PROBLEM DETAILS: Scan the data below and state how many of its lines contain the word "pink", giving only the figure.

DATA FOR THIS TASK:
....
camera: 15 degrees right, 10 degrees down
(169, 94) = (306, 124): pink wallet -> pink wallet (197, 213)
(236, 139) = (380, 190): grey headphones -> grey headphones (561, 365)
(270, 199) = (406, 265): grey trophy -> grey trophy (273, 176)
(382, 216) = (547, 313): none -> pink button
....
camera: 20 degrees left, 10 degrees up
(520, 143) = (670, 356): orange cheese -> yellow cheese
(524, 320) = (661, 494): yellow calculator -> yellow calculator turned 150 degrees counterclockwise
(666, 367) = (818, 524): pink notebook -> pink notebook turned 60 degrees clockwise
....
SOLUTION TO THIS PROBLEM: 3